GIVEN EXERCISE | Pull out every line of the records that contains the string "override", matching its capitalization.

THE INPUT |
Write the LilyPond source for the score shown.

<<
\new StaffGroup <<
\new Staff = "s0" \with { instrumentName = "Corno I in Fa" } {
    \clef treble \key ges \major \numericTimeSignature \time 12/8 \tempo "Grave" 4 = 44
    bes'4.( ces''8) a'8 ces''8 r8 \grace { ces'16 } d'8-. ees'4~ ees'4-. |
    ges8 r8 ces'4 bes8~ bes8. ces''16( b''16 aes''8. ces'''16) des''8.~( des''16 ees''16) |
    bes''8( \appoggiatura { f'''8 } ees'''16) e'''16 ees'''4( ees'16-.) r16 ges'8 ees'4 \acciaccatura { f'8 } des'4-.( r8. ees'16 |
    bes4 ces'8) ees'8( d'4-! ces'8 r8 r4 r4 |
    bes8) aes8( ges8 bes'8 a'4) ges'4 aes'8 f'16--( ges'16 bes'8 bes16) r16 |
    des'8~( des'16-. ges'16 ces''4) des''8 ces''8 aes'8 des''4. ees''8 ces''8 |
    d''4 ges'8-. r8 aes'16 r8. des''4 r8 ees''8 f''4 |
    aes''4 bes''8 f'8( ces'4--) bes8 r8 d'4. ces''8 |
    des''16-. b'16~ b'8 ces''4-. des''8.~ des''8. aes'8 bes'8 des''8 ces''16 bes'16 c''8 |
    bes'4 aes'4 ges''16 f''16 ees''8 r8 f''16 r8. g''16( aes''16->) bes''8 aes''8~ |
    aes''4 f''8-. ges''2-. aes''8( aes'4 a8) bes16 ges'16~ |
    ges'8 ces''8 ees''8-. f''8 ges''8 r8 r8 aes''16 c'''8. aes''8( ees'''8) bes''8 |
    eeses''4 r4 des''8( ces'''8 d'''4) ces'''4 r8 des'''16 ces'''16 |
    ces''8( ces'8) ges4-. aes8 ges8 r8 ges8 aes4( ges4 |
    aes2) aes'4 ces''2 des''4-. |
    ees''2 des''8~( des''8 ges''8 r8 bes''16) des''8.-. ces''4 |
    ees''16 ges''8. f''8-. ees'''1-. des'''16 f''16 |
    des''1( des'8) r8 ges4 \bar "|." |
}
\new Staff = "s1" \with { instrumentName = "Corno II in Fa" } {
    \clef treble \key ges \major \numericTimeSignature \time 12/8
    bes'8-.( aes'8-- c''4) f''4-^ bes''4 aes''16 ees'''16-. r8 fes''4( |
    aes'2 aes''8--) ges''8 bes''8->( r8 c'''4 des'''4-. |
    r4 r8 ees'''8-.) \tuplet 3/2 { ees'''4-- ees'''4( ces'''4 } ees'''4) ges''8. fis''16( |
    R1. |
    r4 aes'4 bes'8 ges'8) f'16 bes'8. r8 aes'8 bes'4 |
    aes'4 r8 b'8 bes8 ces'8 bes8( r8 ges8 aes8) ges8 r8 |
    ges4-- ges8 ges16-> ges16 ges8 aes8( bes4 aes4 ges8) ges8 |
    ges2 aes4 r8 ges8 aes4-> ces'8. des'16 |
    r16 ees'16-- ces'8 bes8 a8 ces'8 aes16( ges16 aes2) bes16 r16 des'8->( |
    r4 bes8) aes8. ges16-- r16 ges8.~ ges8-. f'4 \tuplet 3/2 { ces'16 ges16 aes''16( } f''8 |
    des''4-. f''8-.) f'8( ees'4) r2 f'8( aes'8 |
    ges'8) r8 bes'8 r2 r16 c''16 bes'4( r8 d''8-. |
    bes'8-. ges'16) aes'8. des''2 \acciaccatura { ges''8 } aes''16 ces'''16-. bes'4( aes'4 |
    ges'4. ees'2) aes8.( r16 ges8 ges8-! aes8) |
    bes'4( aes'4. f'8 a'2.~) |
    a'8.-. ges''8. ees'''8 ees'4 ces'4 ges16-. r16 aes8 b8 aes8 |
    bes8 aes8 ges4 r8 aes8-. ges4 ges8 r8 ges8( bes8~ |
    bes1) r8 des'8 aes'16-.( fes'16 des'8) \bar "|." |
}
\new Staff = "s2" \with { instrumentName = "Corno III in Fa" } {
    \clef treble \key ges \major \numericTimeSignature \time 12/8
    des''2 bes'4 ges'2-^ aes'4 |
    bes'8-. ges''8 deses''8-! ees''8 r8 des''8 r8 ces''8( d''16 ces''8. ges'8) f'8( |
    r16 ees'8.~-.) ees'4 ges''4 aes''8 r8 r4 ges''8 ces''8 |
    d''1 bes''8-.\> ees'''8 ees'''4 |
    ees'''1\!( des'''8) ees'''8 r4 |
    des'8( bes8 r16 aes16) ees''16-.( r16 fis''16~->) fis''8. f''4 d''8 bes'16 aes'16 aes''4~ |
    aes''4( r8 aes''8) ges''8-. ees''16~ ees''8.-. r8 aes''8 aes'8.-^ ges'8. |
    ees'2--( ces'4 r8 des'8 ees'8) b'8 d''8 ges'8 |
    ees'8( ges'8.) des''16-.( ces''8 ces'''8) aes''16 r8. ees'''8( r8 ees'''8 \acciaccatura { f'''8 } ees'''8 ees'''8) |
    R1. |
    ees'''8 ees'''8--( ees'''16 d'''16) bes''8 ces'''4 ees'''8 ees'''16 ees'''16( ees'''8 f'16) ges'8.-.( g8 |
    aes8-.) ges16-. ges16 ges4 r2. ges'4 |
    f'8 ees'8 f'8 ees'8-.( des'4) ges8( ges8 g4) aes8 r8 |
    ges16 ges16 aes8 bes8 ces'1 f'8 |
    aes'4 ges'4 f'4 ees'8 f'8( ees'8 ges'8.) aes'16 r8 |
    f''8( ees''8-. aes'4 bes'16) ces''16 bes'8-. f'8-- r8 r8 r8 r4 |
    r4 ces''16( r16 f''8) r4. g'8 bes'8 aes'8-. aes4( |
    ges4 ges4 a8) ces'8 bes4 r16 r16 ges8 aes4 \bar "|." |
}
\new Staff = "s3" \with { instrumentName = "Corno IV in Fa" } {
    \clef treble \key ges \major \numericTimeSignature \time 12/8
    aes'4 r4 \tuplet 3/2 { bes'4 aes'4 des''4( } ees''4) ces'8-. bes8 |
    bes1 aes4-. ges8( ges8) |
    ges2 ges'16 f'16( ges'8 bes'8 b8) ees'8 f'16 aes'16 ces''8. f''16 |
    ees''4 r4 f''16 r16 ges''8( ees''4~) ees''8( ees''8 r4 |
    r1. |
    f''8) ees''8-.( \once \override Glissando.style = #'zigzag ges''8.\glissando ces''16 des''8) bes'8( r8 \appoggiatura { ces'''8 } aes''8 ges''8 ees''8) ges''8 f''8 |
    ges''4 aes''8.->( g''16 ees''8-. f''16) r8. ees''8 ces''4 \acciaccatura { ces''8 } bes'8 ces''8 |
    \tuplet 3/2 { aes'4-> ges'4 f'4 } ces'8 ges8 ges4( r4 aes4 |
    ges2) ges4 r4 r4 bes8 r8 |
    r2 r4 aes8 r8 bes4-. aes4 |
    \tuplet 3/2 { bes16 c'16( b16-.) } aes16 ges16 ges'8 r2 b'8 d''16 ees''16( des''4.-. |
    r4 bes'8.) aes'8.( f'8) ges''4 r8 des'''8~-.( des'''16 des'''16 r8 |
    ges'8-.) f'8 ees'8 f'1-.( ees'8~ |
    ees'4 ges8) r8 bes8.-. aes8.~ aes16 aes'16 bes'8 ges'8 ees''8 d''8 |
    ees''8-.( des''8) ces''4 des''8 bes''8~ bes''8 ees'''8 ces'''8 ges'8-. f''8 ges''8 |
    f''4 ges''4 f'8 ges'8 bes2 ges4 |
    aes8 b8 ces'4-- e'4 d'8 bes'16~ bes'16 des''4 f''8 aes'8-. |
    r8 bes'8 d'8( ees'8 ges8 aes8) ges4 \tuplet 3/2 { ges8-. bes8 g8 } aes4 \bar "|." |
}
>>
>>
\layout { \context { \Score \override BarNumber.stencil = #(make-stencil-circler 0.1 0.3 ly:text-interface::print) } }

RESULT |
    f''8) ees''8-.( \once \override Glissando.style = #'zigzag ges''8.\glissando ces''16 des''8) bes'8( r8 \appoggiatura { ces'''8 } aes''8 ges''8 ees''8) ges''8 f''8 |
\layout { \context { \Score \override BarNumber.stencil = #(make-stencil-circler 0.1 0.3 ly:text-interface::print) } }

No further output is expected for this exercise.